- What the exercise asks:
Return the listing below unchanged, except that the pictures are dropped.

- Supplied data:
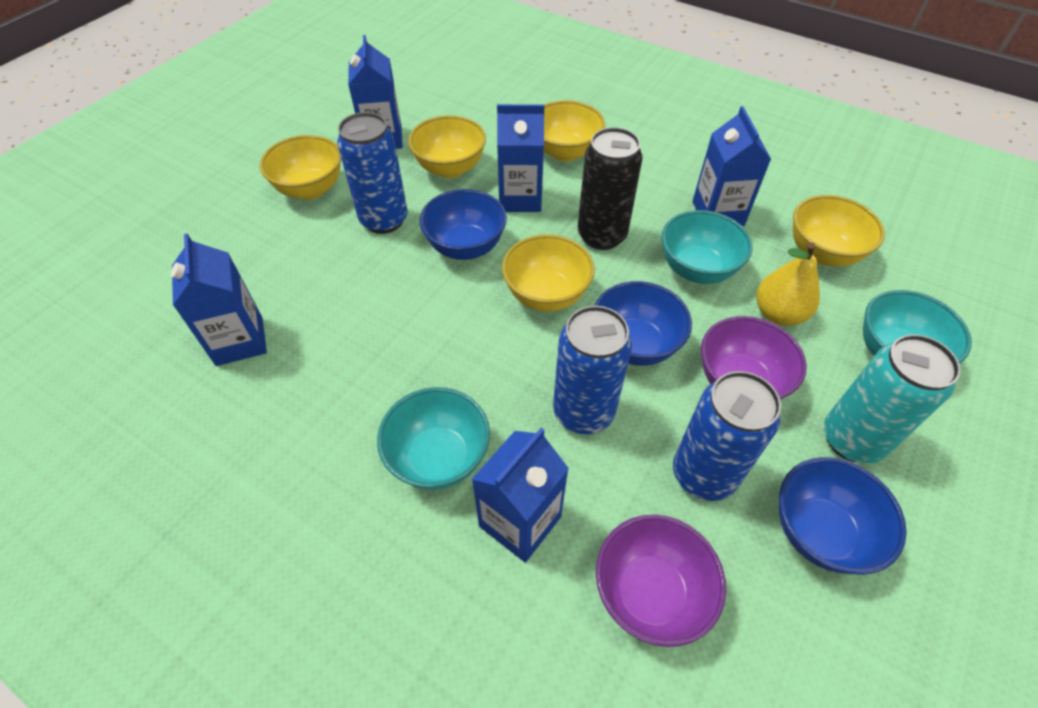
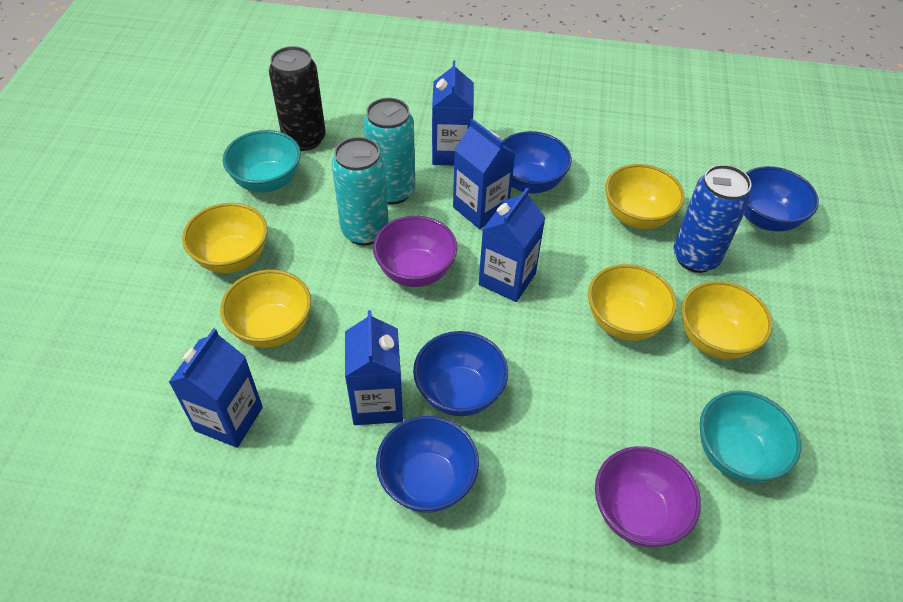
blue bowl: 3 -> 4
blue can: 3 -> 1
turquoise bowl: 3 -> 2
turquoise can: 1 -> 2
yellow pear: 1 -> 0

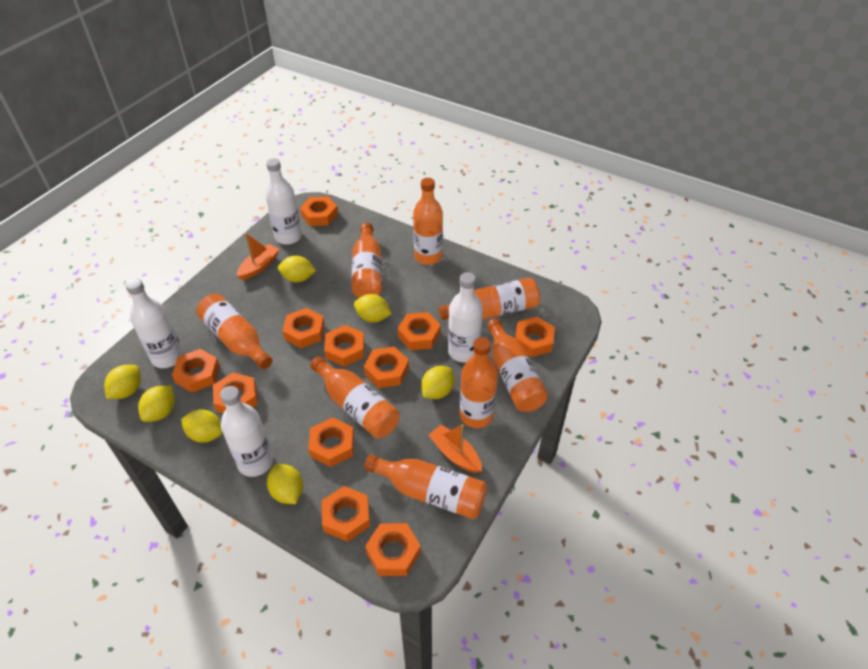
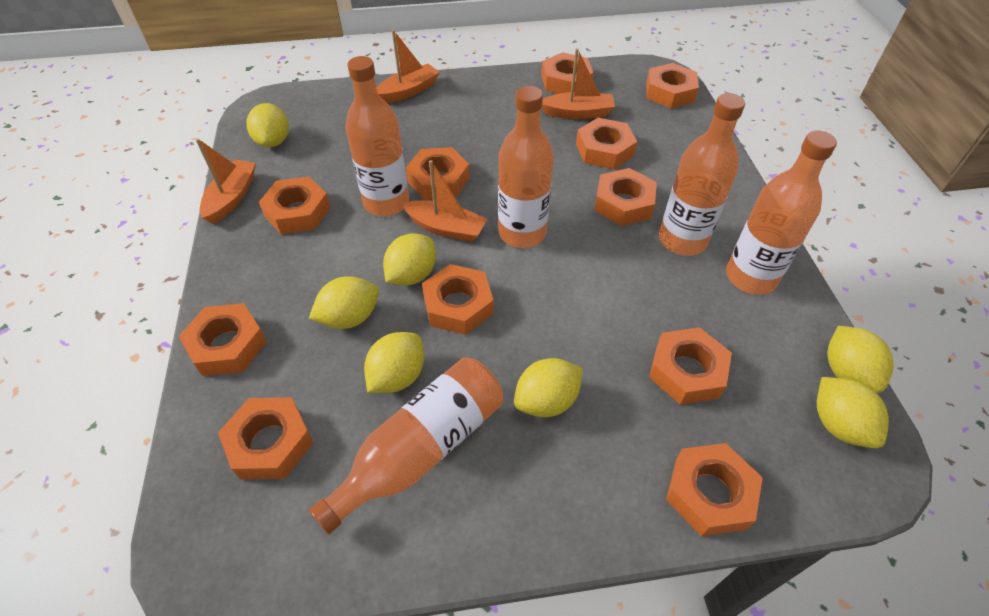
orange boat: 2 -> 4
orange bottle: 8 -> 5
white bottle: 4 -> 0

- Response box:
blue bowl: 3 -> 4
blue can: 3 -> 1
turquoise bowl: 3 -> 2
turquoise can: 1 -> 2
yellow pear: 1 -> 0

orange boat: 2 -> 4
orange bottle: 8 -> 5
white bottle: 4 -> 0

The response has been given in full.